--- START ---
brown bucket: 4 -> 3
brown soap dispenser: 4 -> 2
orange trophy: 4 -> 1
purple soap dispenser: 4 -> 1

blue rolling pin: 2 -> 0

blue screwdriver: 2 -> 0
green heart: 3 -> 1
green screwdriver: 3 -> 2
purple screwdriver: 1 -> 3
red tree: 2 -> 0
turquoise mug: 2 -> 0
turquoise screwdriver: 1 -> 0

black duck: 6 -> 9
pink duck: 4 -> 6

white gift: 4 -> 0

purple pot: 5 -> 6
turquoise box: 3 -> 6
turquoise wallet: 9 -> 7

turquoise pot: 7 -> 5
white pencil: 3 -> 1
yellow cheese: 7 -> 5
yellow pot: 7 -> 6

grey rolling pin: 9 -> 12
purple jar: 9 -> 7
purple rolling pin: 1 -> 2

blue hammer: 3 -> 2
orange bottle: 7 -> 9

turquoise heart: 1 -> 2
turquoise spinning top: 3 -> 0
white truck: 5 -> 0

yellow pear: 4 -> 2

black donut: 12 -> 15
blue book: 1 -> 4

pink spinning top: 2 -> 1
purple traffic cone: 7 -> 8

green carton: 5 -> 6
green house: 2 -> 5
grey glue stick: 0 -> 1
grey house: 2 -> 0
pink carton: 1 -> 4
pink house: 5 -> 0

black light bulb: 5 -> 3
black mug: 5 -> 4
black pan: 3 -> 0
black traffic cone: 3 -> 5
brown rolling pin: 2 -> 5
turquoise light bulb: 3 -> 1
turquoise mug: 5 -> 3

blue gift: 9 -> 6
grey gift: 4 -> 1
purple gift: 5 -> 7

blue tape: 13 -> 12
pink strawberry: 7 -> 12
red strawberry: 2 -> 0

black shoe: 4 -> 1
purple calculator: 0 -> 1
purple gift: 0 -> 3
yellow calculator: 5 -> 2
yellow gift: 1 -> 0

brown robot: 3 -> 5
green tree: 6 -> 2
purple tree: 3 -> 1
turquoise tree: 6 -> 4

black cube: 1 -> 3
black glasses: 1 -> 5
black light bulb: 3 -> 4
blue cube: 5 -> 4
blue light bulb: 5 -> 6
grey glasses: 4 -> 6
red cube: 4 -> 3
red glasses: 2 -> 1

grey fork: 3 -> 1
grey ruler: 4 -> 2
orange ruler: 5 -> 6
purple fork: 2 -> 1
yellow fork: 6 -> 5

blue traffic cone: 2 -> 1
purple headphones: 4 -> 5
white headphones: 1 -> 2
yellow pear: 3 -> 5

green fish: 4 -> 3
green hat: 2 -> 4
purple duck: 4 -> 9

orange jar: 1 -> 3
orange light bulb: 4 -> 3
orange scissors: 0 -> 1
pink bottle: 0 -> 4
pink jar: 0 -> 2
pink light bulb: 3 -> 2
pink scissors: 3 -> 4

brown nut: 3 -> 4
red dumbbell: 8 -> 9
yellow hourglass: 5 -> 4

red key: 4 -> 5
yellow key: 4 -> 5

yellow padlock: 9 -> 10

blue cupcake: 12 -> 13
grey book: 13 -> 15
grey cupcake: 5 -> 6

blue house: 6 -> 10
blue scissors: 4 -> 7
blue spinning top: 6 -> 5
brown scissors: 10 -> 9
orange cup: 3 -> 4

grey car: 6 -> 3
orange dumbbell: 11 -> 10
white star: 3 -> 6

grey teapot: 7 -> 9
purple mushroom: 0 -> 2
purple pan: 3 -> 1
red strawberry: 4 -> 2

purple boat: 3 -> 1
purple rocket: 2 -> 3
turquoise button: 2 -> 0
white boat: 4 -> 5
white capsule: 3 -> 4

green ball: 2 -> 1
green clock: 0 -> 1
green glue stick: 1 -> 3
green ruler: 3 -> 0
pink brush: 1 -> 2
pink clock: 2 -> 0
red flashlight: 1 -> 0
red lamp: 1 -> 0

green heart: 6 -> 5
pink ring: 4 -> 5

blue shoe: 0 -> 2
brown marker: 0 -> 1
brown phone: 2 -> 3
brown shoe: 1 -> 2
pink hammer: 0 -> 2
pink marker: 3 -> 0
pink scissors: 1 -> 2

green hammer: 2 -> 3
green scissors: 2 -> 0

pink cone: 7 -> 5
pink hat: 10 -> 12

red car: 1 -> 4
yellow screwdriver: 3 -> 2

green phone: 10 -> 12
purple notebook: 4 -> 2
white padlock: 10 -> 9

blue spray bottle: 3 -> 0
--- END ---
◆ TO DO
Copy the stretch of the records above that runs from the line with "purple jar: 9 -> 7" through the line with "pink carton: 1 -> 4". Both end lines belong in the copy, and nothing else does.

◆ ANSWER
purple jar: 9 -> 7
purple rolling pin: 1 -> 2

blue hammer: 3 -> 2
orange bottle: 7 -> 9

turquoise heart: 1 -> 2
turquoise spinning top: 3 -> 0
white truck: 5 -> 0

yellow pear: 4 -> 2

black donut: 12 -> 15
blue book: 1 -> 4

pink spinning top: 2 -> 1
purple traffic cone: 7 -> 8

green carton: 5 -> 6
green house: 2 -> 5
grey glue stick: 0 -> 1
grey house: 2 -> 0
pink carton: 1 -> 4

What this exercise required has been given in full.